Activity
Somewhere below, one line contains "(414, 299) = (527, 347): turquoise" and a later line contains "(642, 326) = (379, 277): yellow". Output those two lines and everything between them exactly, and nothing else.

Excerpted records
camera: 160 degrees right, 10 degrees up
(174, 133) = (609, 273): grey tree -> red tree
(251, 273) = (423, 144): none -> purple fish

* * *

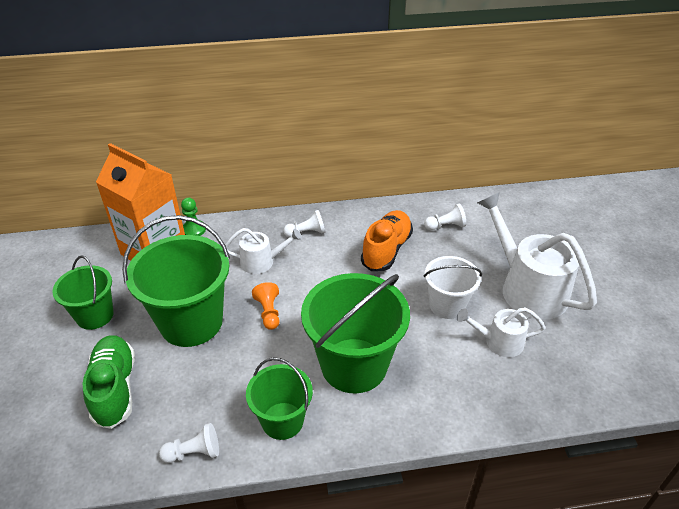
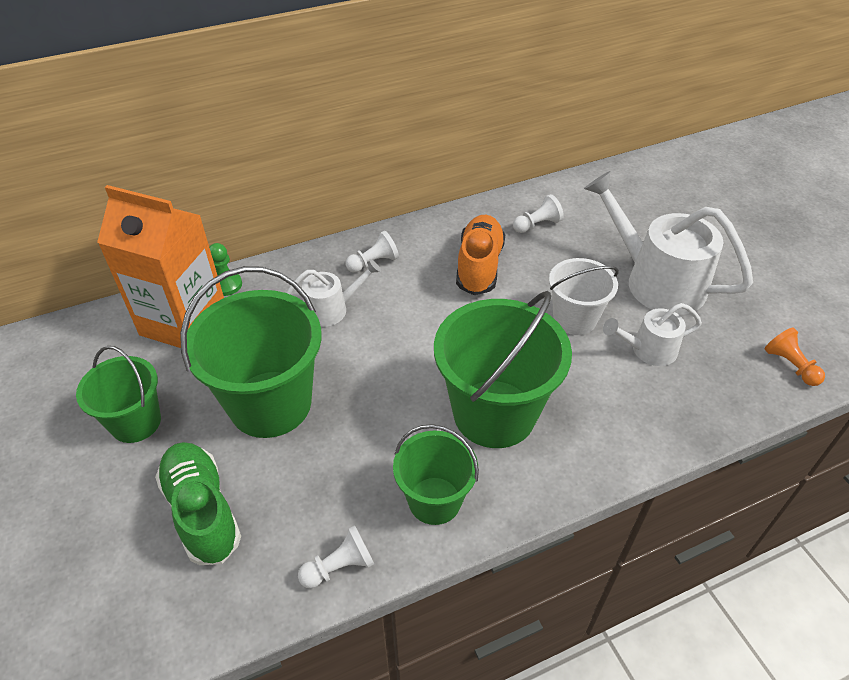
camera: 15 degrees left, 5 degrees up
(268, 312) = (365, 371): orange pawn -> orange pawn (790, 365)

--

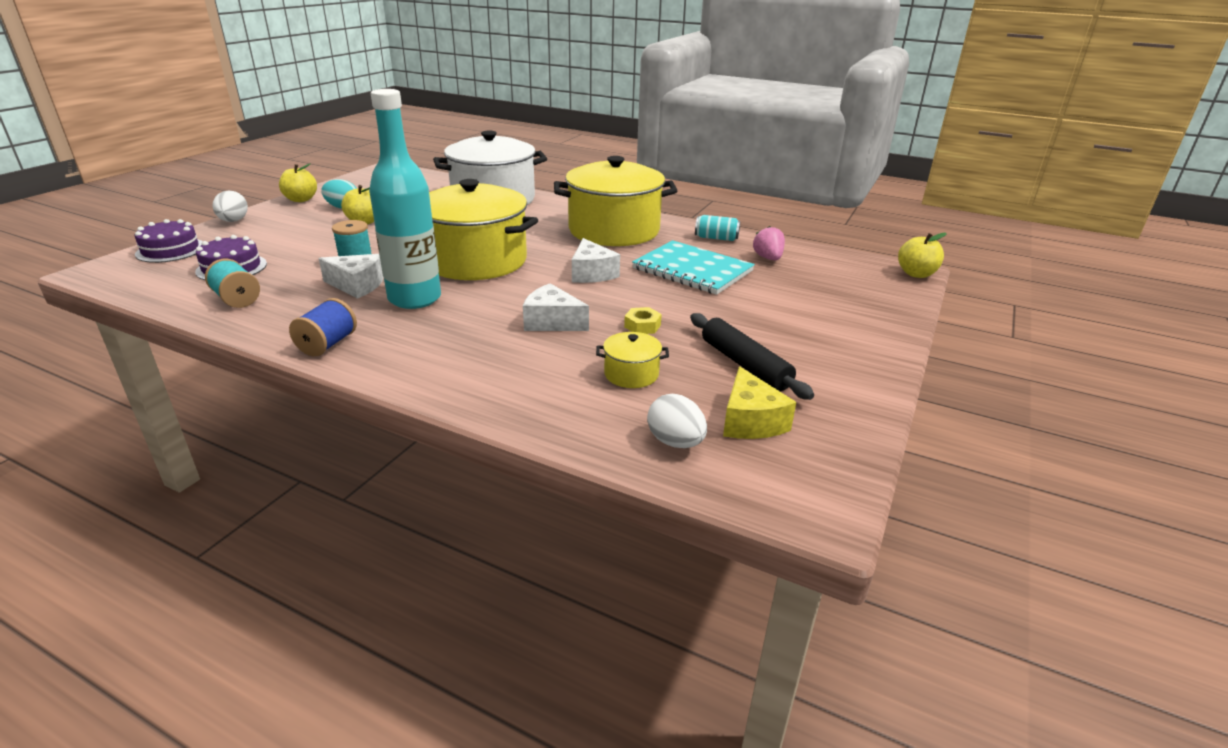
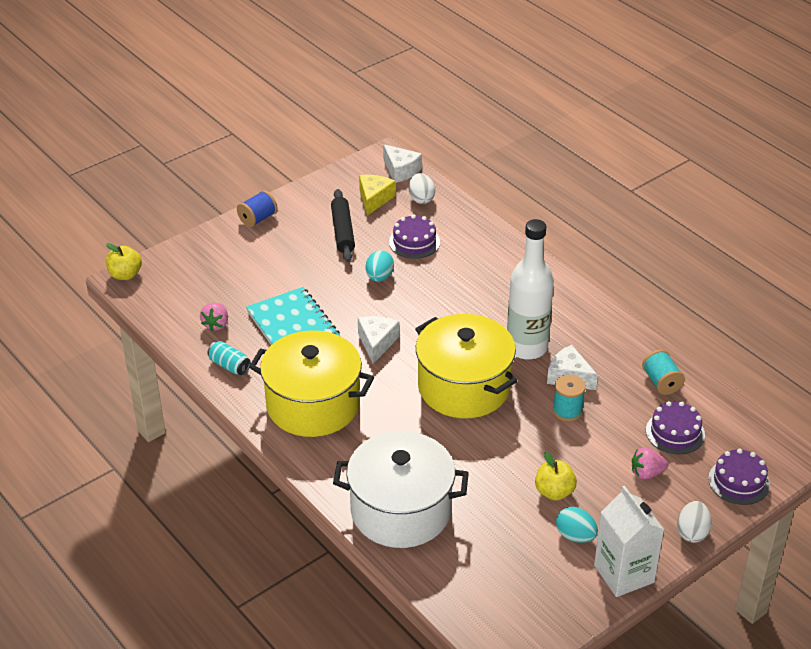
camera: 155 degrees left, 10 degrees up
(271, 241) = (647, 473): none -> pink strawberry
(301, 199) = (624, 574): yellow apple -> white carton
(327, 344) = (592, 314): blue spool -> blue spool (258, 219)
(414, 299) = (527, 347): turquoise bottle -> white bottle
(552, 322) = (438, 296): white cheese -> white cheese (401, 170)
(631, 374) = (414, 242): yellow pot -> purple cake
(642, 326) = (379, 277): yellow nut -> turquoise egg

Exercise output
(414, 299) = (527, 347): turquoise bottle -> white bottle
(552, 322) = (438, 296): white cheese -> white cheese (401, 170)
(631, 374) = (414, 242): yellow pot -> purple cake
(642, 326) = (379, 277): yellow nut -> turquoise egg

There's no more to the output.